• _QUÉ SE PIDE_: Vuelve a escribir las líneas del listado, desde la que contiene "golfer [1122, 82]" hasta la que contiene "chilly (645, 747)", ambas incluidas. Cambia "auburn" por "russet" y deja todo lo demás igual.

------

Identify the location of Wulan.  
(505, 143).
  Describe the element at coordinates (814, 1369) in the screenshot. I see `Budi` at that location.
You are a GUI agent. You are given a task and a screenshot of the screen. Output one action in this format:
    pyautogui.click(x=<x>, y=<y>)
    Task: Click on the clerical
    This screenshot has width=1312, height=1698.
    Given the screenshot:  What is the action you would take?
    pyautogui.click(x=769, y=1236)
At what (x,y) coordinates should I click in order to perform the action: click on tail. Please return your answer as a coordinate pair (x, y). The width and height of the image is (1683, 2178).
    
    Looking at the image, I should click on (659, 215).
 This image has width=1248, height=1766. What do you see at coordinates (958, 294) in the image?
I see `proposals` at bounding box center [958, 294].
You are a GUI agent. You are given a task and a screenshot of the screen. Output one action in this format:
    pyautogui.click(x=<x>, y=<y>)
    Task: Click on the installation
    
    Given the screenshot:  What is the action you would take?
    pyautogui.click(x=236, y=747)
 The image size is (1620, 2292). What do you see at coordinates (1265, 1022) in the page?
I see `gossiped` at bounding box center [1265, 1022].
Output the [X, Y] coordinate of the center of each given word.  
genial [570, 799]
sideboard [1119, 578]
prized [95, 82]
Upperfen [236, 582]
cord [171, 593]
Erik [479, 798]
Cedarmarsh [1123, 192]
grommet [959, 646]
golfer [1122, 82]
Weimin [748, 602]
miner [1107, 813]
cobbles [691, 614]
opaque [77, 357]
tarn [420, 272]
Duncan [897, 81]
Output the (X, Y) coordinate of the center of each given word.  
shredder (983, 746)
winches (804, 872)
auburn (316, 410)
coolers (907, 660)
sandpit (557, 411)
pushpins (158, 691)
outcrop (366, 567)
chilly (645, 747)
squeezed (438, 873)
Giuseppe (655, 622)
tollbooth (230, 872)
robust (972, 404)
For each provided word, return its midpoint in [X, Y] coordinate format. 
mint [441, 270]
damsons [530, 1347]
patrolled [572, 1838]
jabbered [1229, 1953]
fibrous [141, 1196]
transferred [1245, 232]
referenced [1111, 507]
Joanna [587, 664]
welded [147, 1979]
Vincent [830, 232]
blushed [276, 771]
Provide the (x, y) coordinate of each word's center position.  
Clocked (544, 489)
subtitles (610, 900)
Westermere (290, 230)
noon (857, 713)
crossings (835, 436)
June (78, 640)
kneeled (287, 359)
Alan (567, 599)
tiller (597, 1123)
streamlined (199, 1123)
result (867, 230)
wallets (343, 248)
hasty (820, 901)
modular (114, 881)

------

• _RESPUESTA DEL EJERCICIO_:
golfer [1122, 82]
Weimin [748, 602]
miner [1107, 813]
cobbles [691, 614]
opaque [77, 357]
tarn [420, 272]
Duncan [897, 81]
Output the (X, Y) coordinate of the center of each given word.  
shredder (983, 746)
winches (804, 872)
russet (316, 410)
coolers (907, 660)
sandpit (557, 411)
pushpins (158, 691)
outcrop (366, 567)
chilly (645, 747)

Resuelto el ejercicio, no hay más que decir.